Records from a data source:
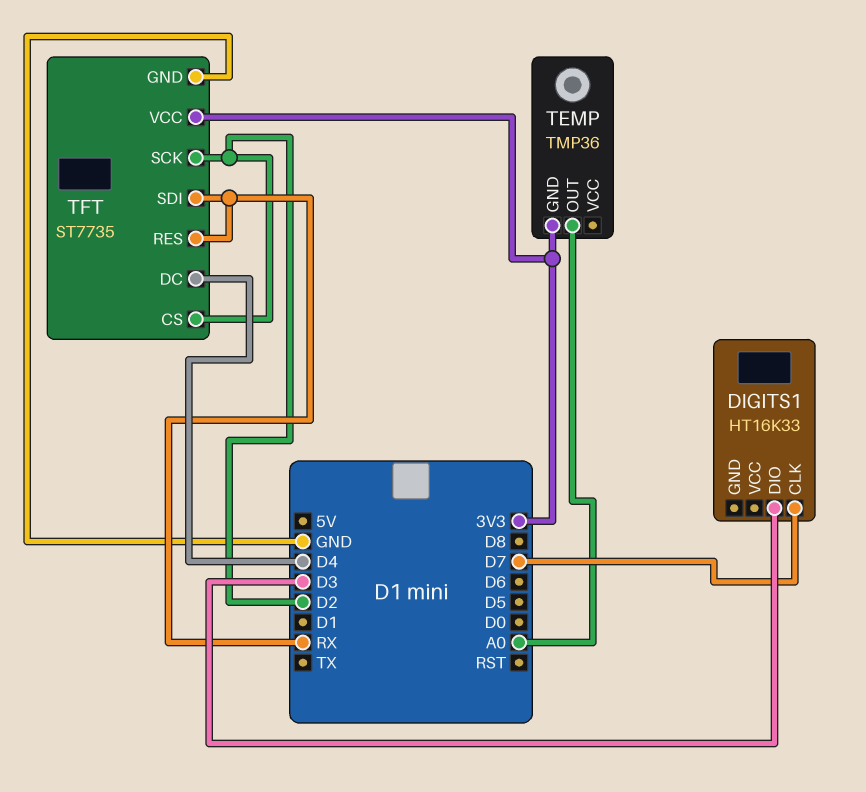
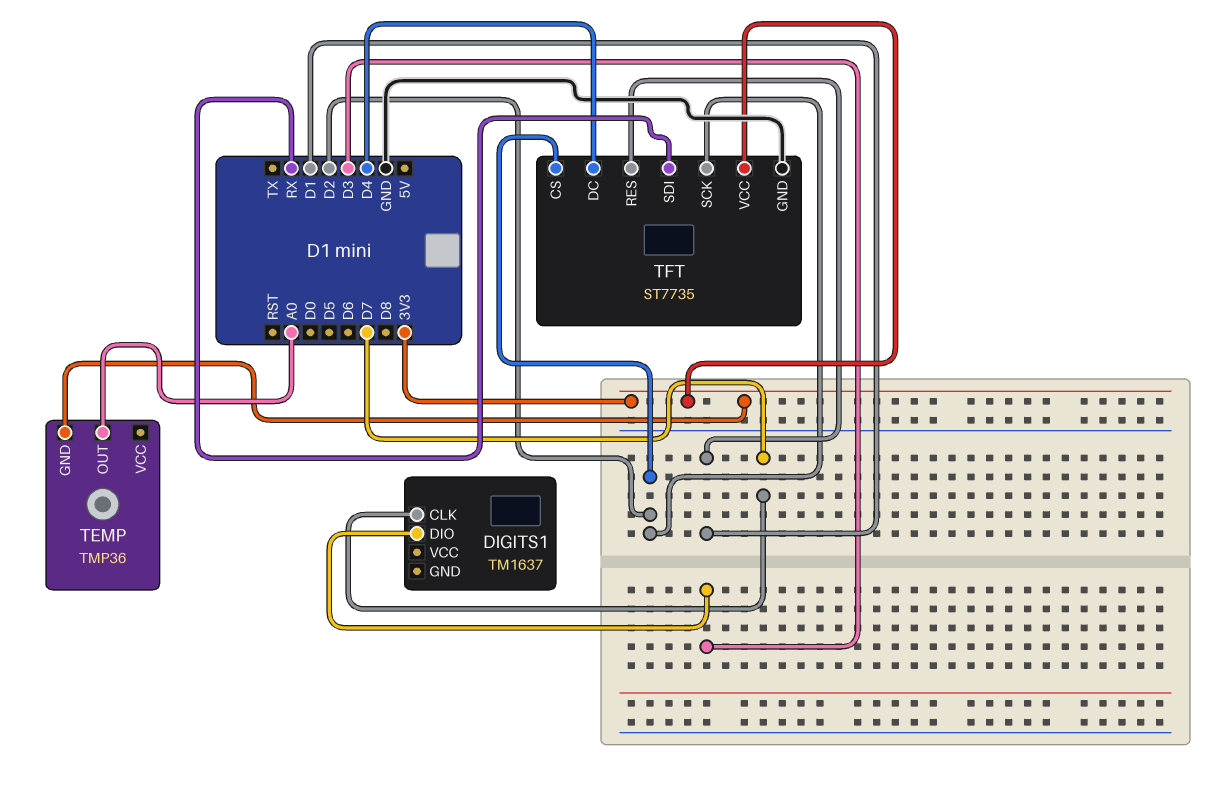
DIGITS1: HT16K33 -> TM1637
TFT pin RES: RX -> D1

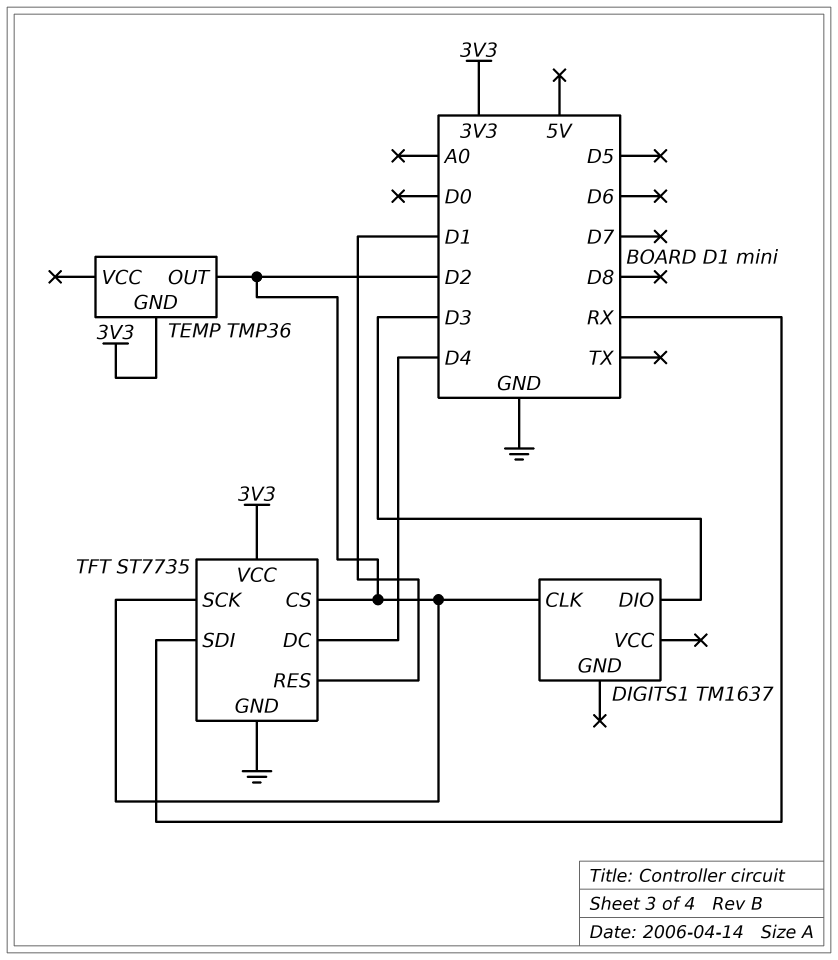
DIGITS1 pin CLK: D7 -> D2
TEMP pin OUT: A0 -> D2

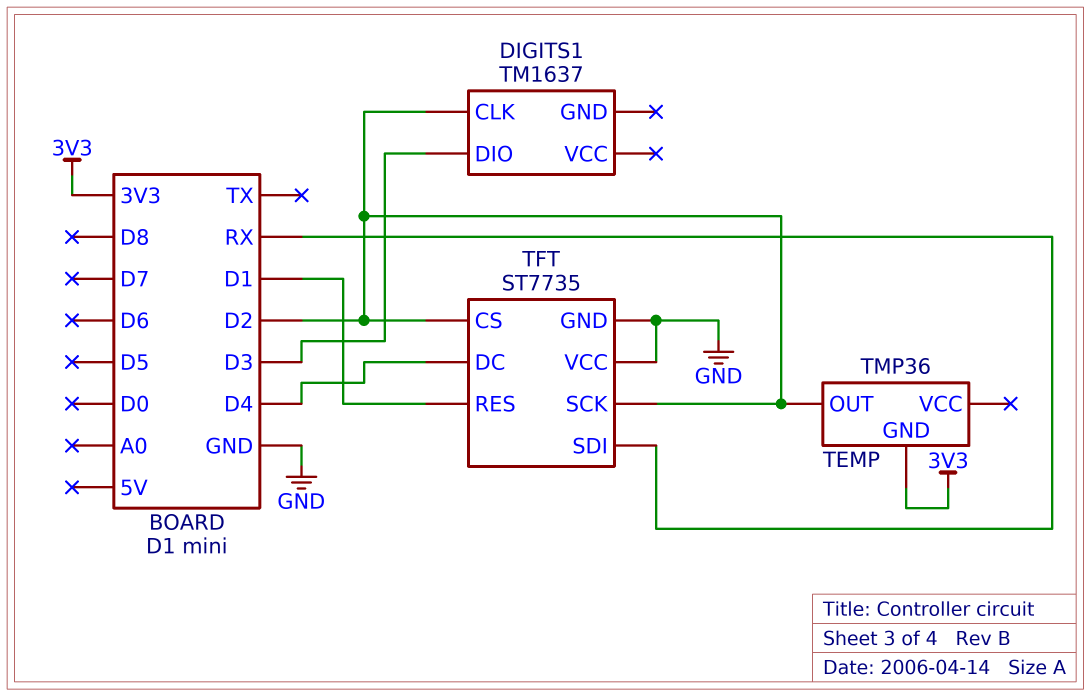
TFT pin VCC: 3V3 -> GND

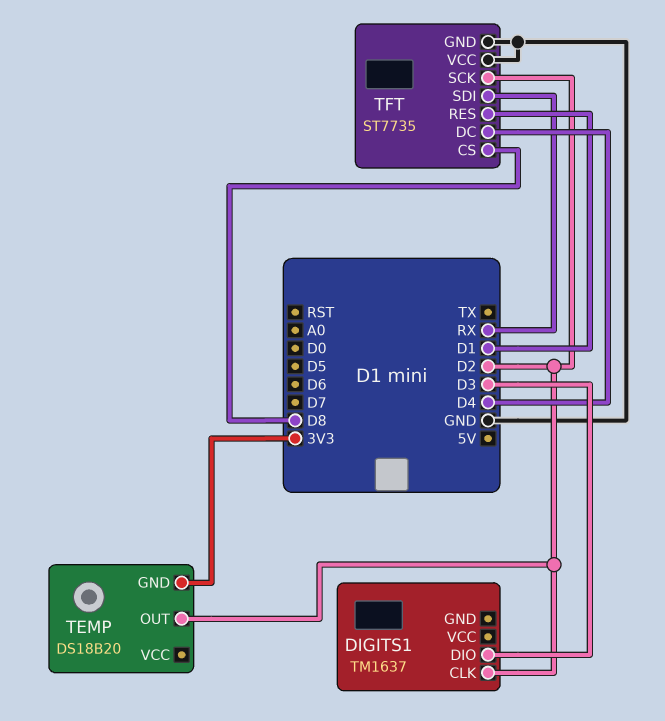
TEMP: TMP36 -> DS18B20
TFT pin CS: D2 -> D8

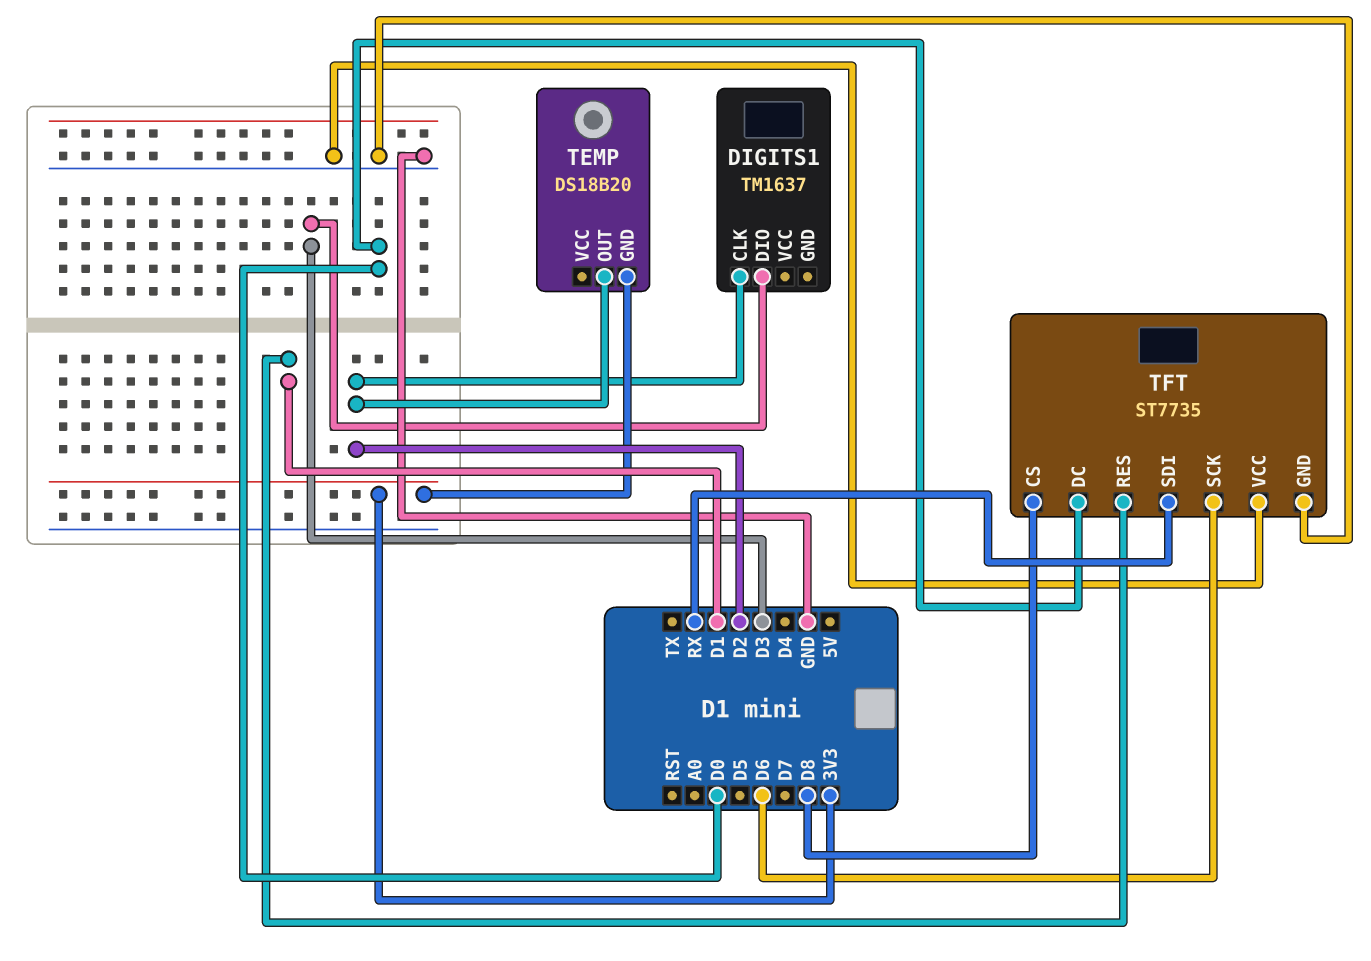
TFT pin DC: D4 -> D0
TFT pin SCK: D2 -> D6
--
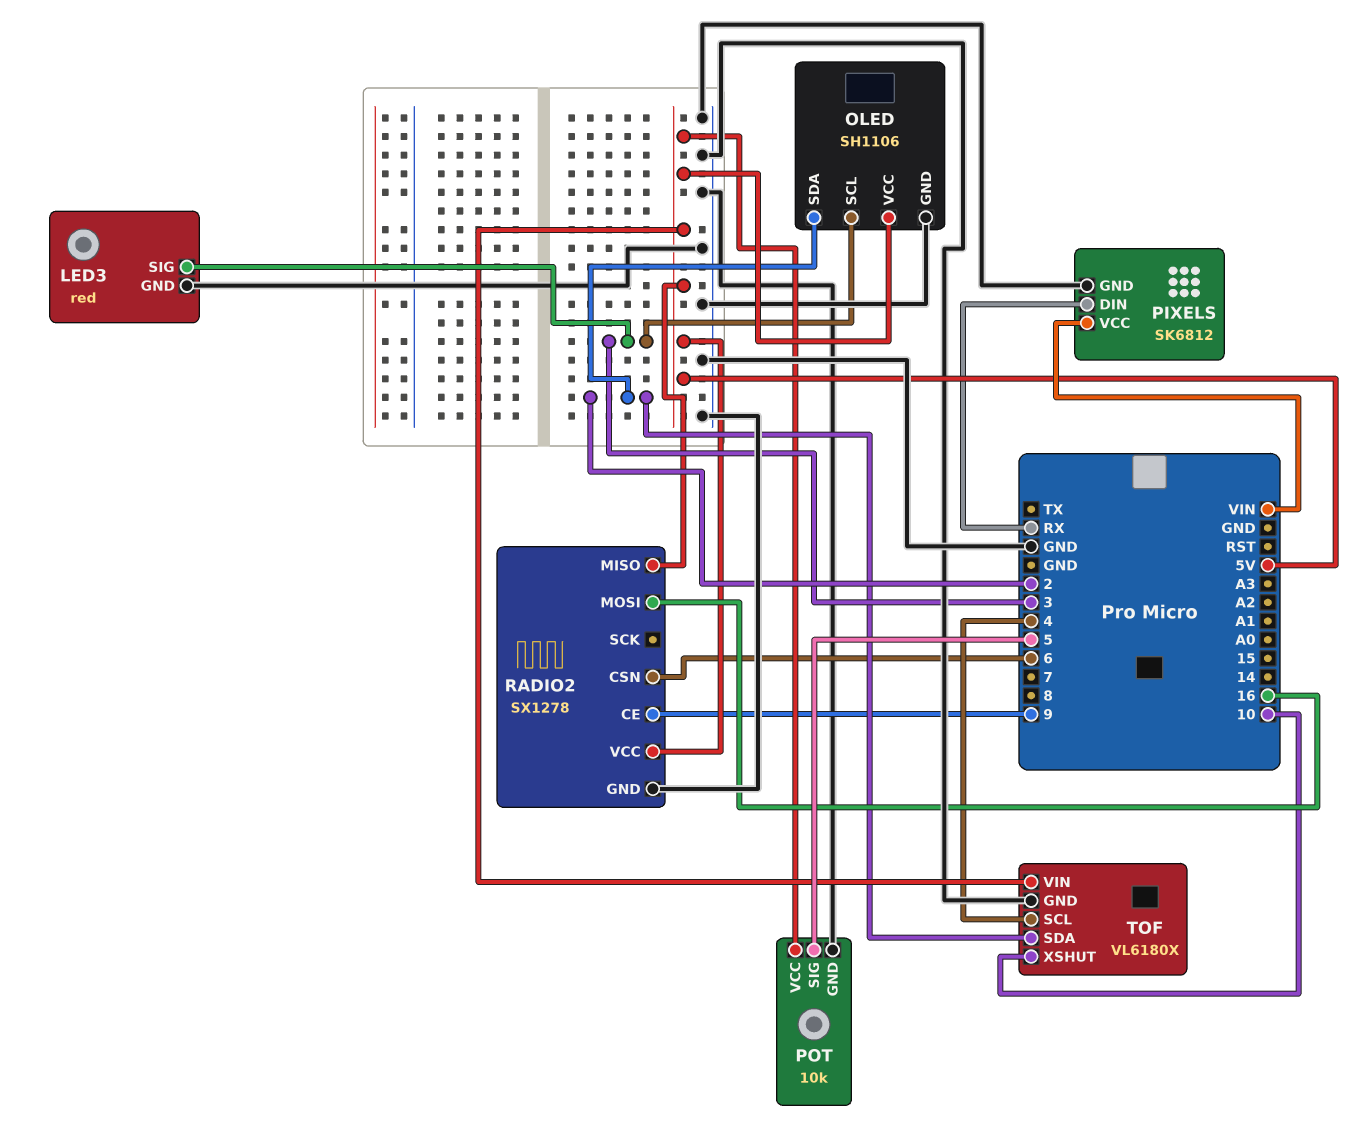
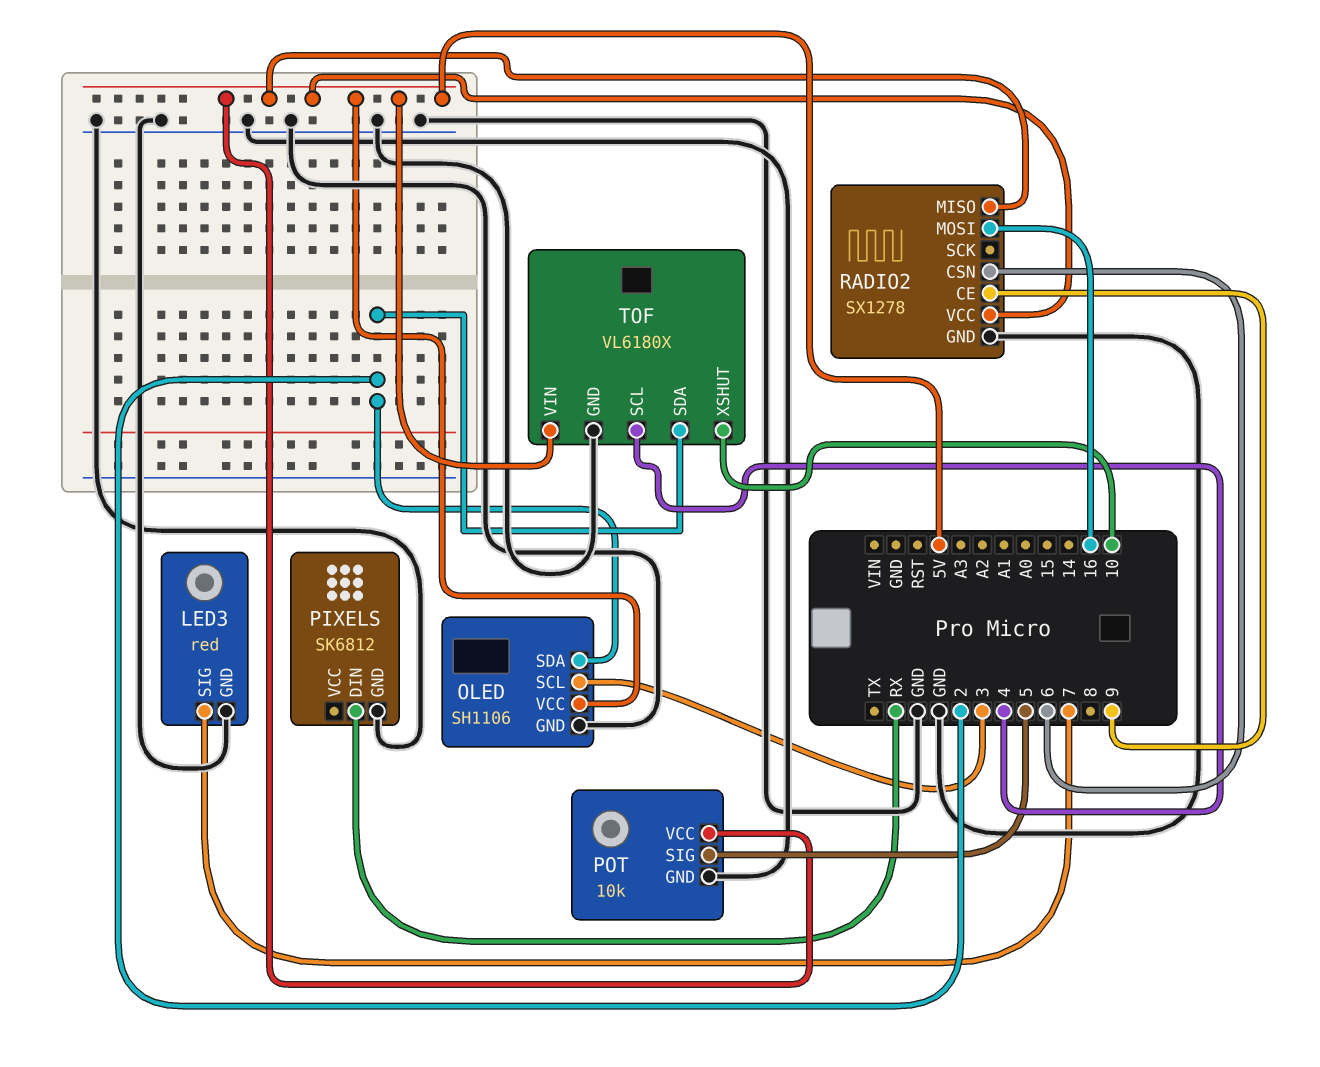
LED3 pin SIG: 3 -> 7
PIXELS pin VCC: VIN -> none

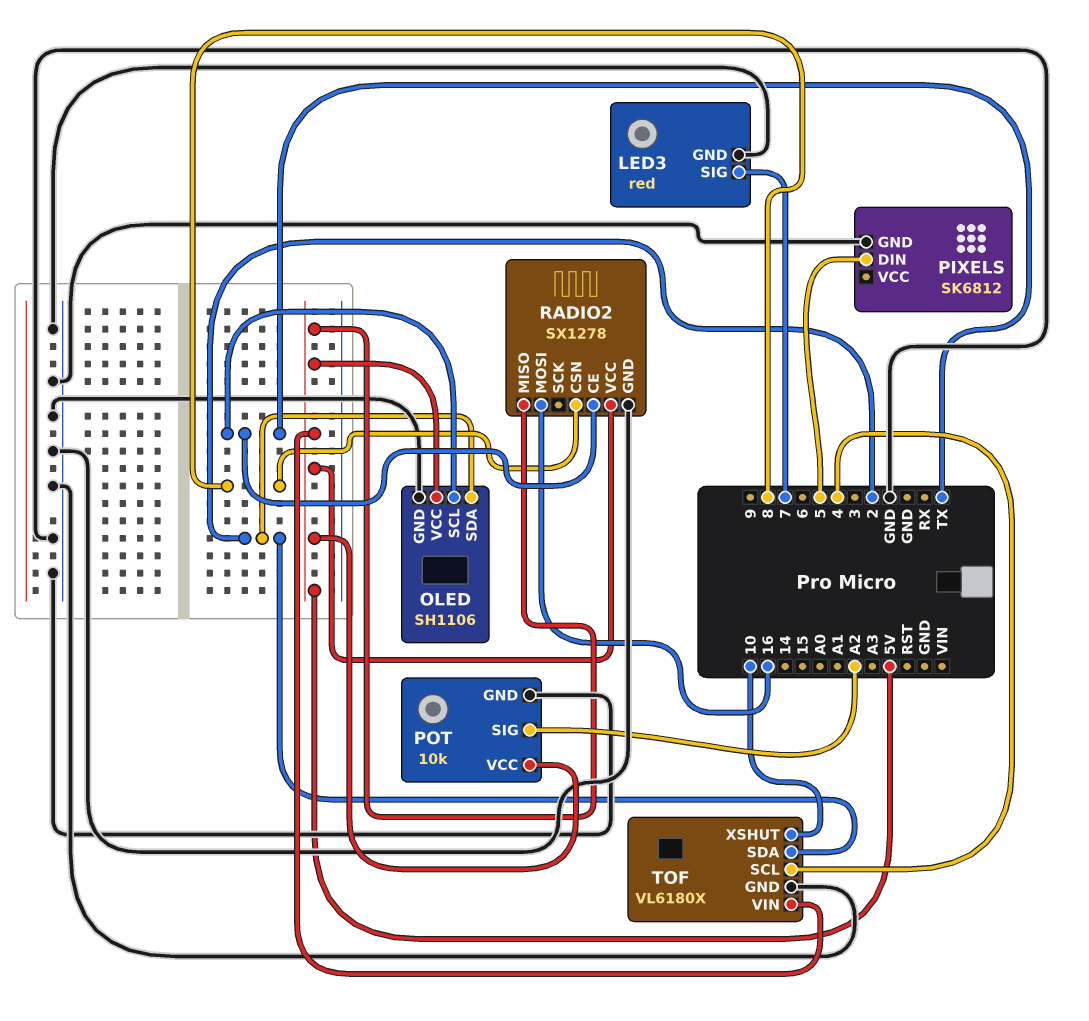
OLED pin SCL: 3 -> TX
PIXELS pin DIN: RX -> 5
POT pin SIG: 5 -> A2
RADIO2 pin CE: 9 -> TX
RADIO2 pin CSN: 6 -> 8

WHAT THE TASK ASKS —
Could you repeat, exactly, only the lines above starting at the one that has "LED3 pin SIG: 3 -> 7" and stopping after the one that has "RADIO2 pin CSN: 6 -> 8", without the pictures?

WRITTEN SOLUTION —
LED3 pin SIG: 3 -> 7
PIXELS pin VCC: VIN -> none

OLED pin SCL: 3 -> TX
PIXELS pin DIN: RX -> 5
POT pin SIG: 5 -> A2
RADIO2 pin CE: 9 -> TX
RADIO2 pin CSN: 6 -> 8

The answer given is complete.